• **WHAT IS BEING ASKED**: Please return all of the records verbatim, with the pictures omitted.

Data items
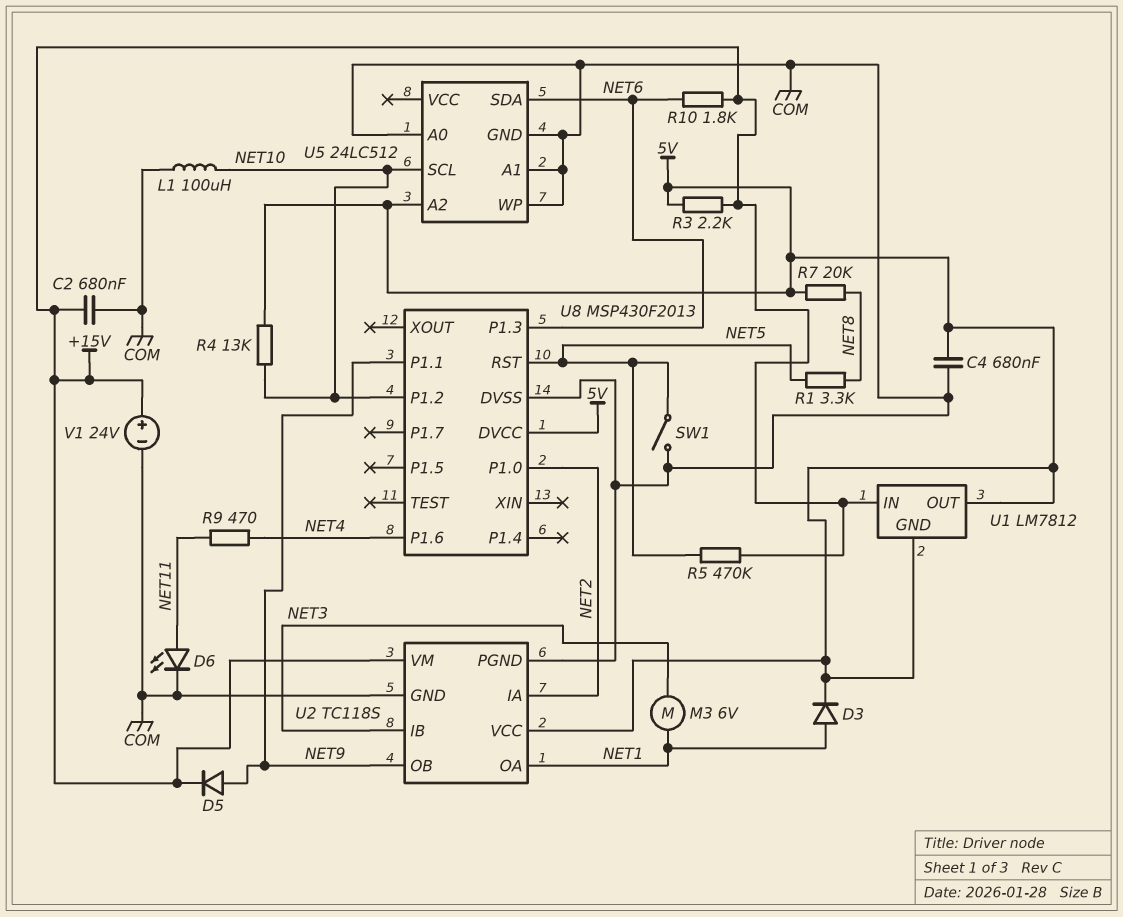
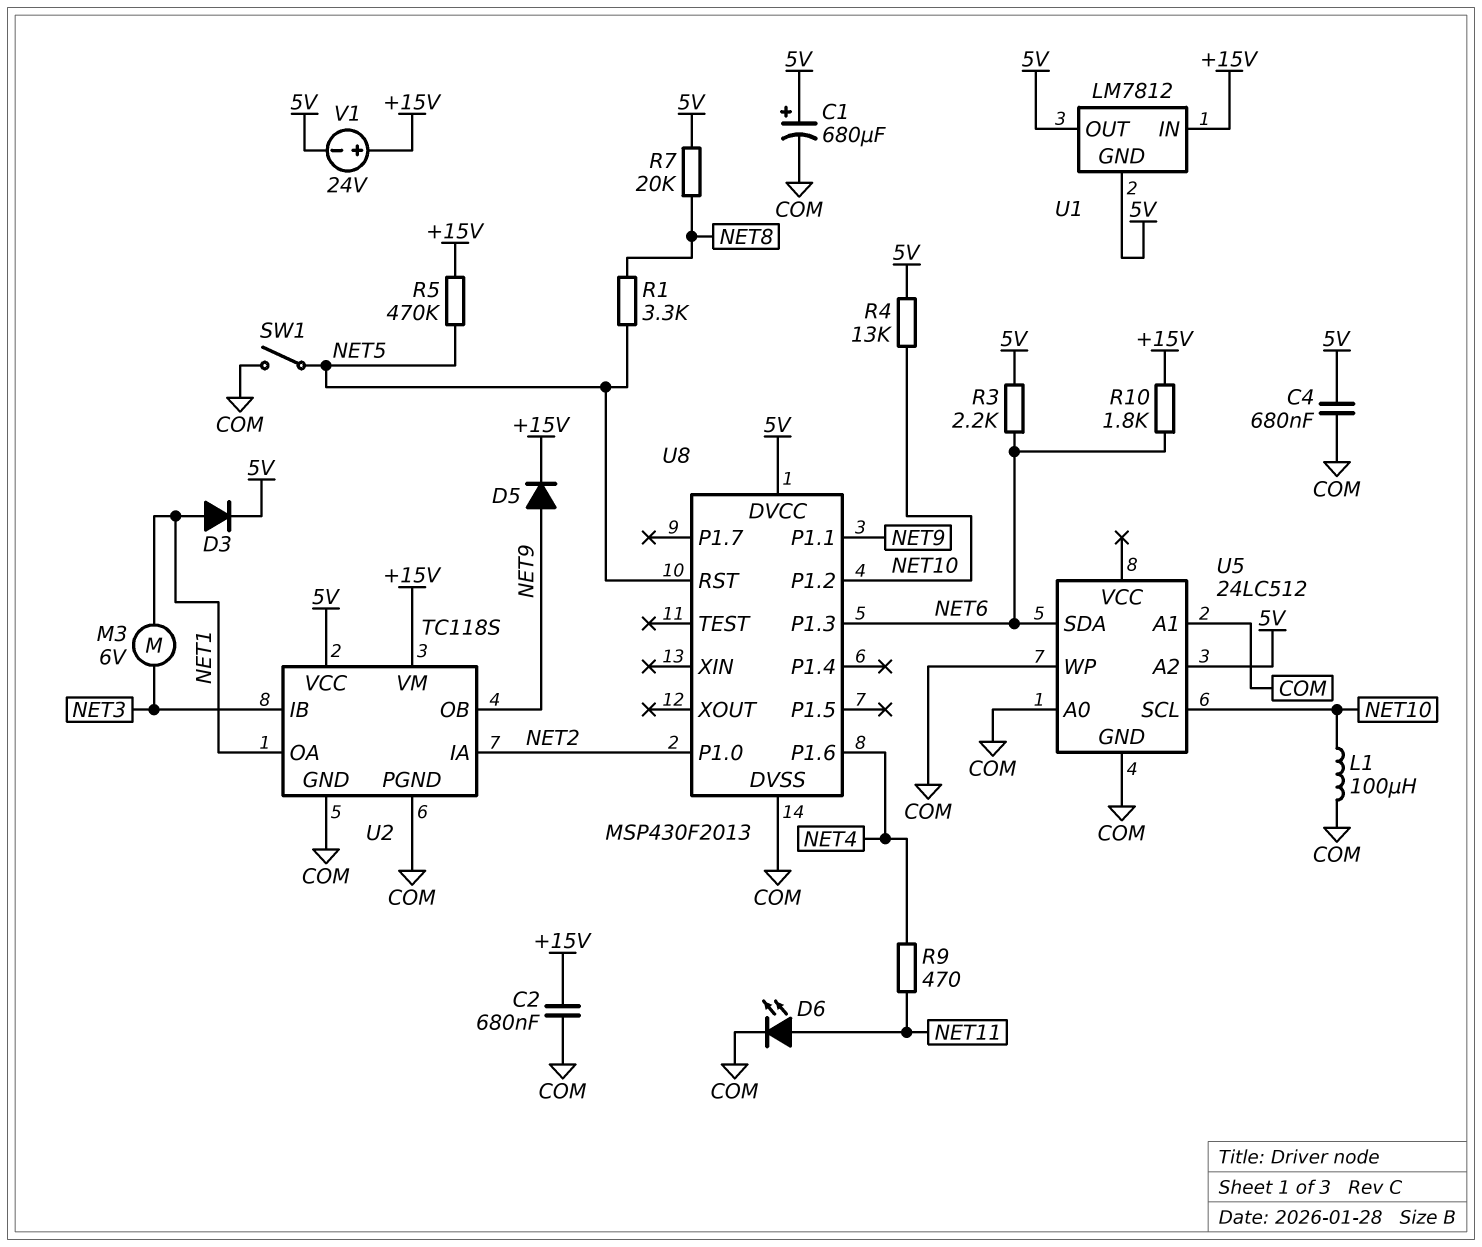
C1: none -> 680uF (plus 5V, minus COM)
R3: 2.2k (+15V, 5V) -> 2.2k (5V, NET6)
V1: 24V (plus +15V, minus COM) -> 24V (plus +15V, minus 5V)

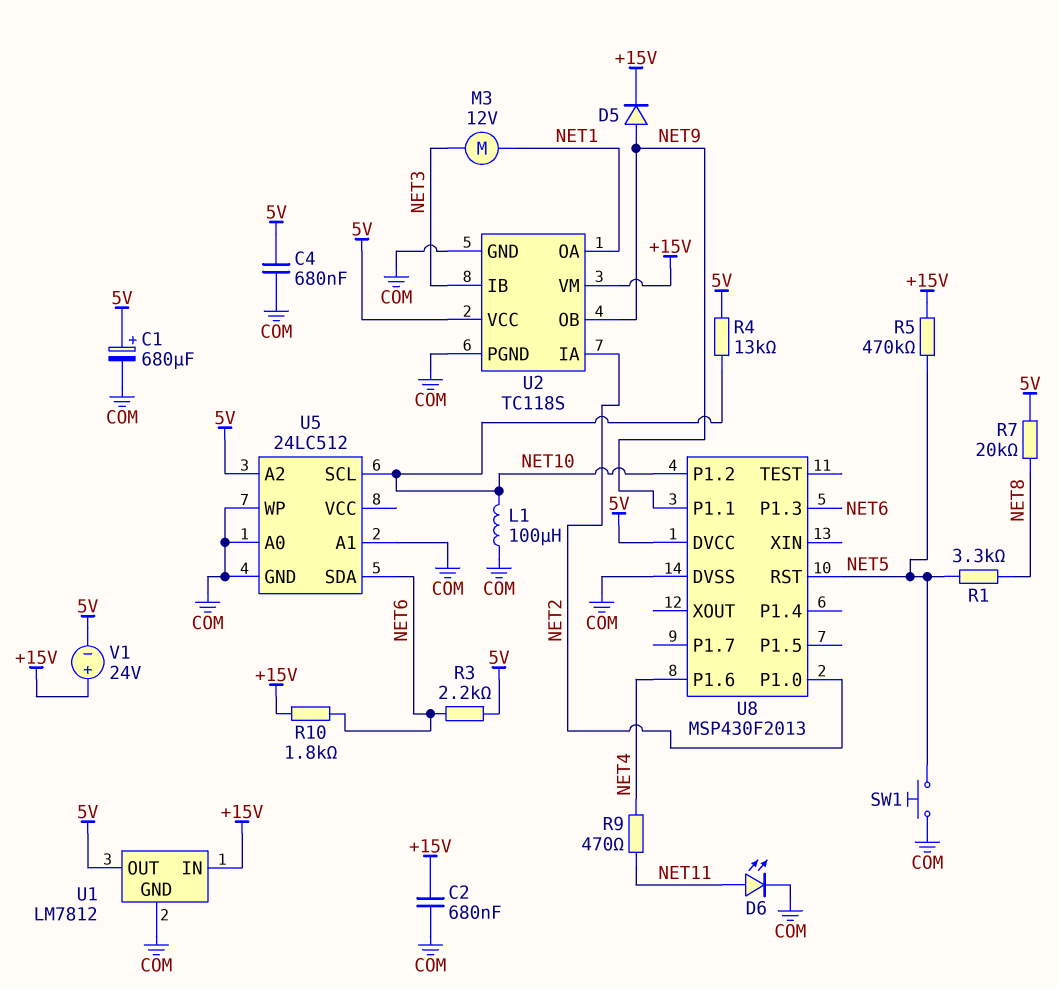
D3: diode (A NET1, K 5V) -> none
M3: motor 6V (NET1, NET3) -> motor 12V (NET1, NET3)
SW1: switch (COM, NET5) -> button (COM, NET5)
U1 pin GND: 5V -> COM

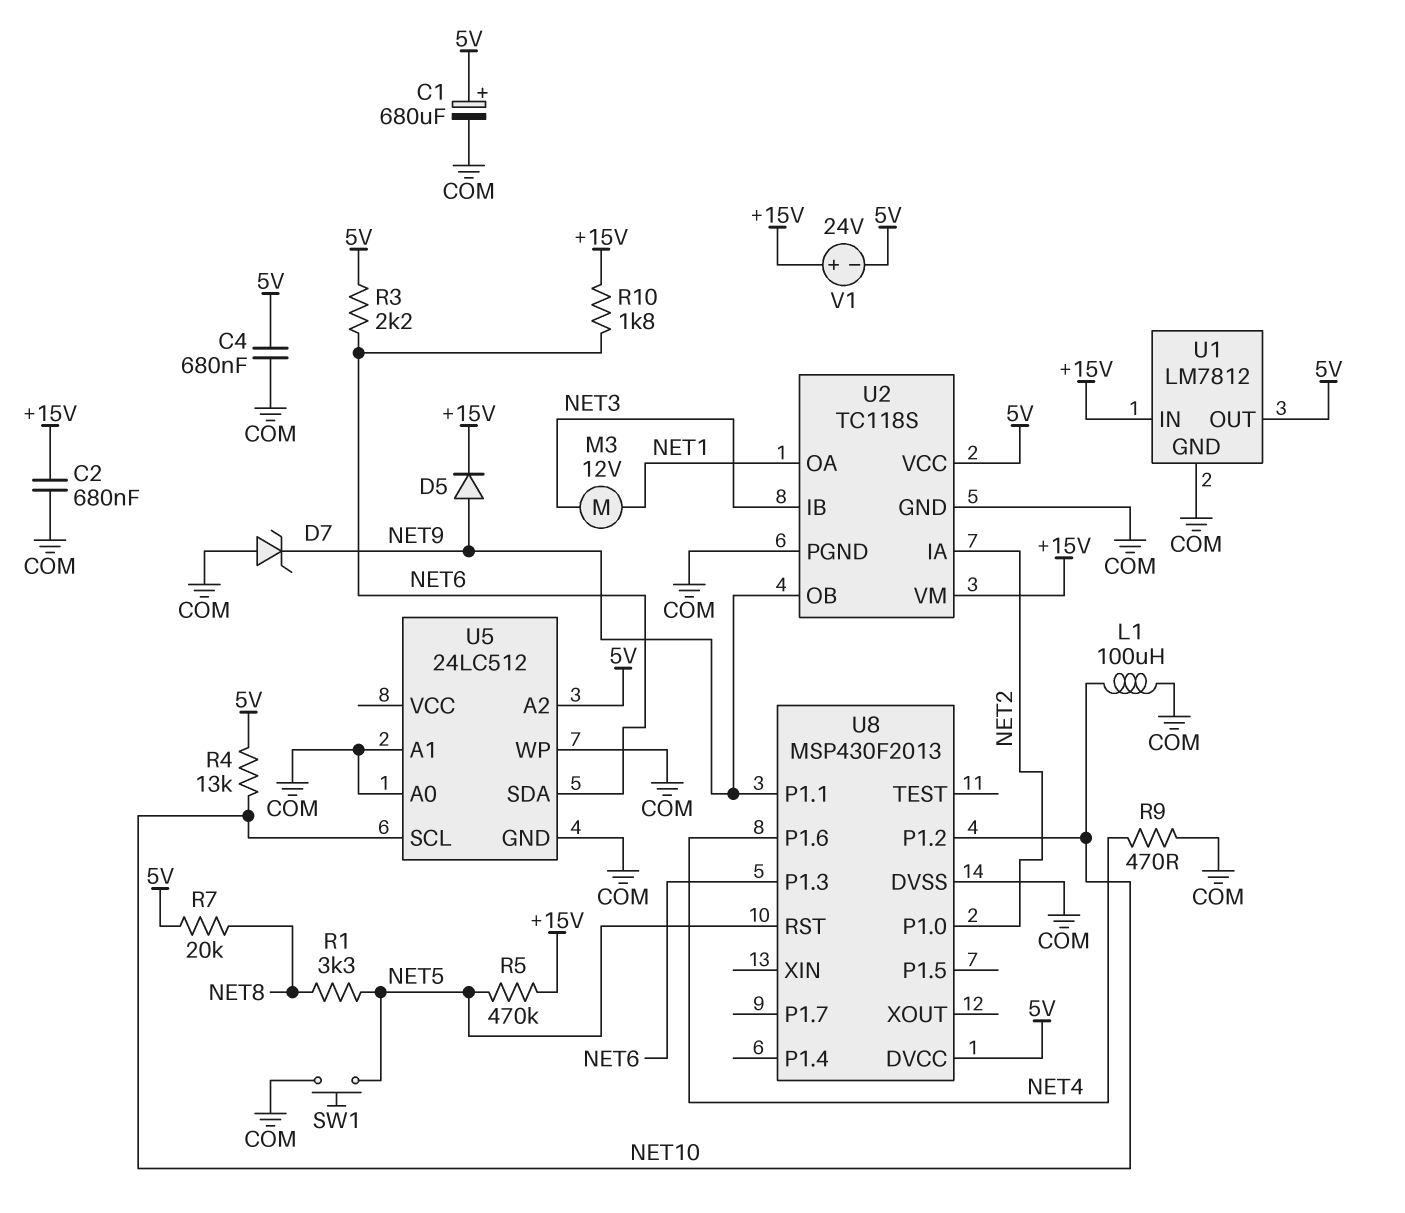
D6: LED (A NET11, K COM) -> none
D7: none -> zener (A COM, K NET9)
R9: 470 (NET4, NET11) -> 470 (COM, NET4)

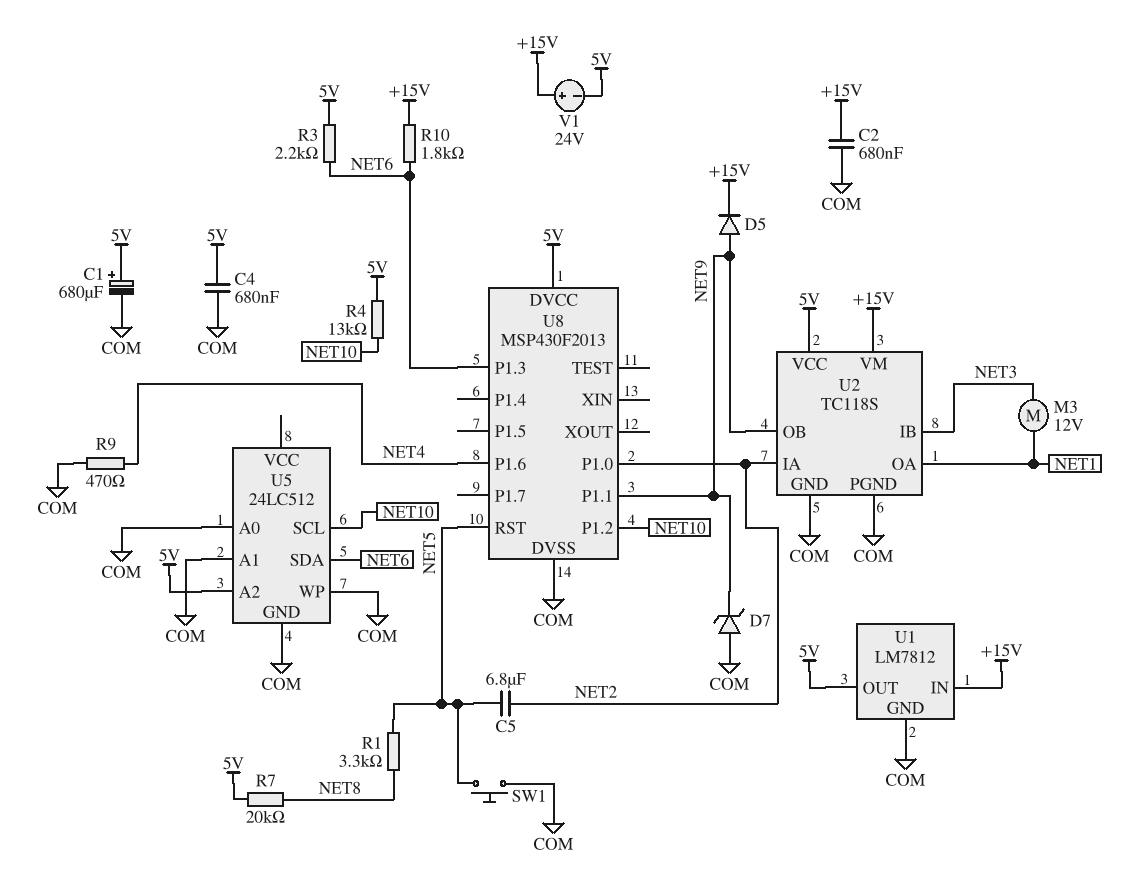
C5: none -> 6.8uF (NET2, NET5)
L1: 100uH (COM, NET10) -> none
R5: 470k (+15V, NET5) -> none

• **RESULT OF THE TASK**:
C1: none -> 680uF (plus 5V, minus COM)
R3: 2.2k (+15V, 5V) -> 2.2k (5V, NET6)
V1: 24V (plus +15V, minus COM) -> 24V (plus +15V, minus 5V)

D3: diode (A NET1, K 5V) -> none
M3: motor 6V (NET1, NET3) -> motor 12V (NET1, NET3)
SW1: switch (COM, NET5) -> button (COM, NET5)
U1 pin GND: 5V -> COM

D6: LED (A NET11, K COM) -> none
D7: none -> zener (A COM, K NET9)
R9: 470 (NET4, NET11) -> 470 (COM, NET4)

C5: none -> 6.8uF (NET2, NET5)
L1: 100uH (COM, NET10) -> none
R5: 470k (+15V, NET5) -> none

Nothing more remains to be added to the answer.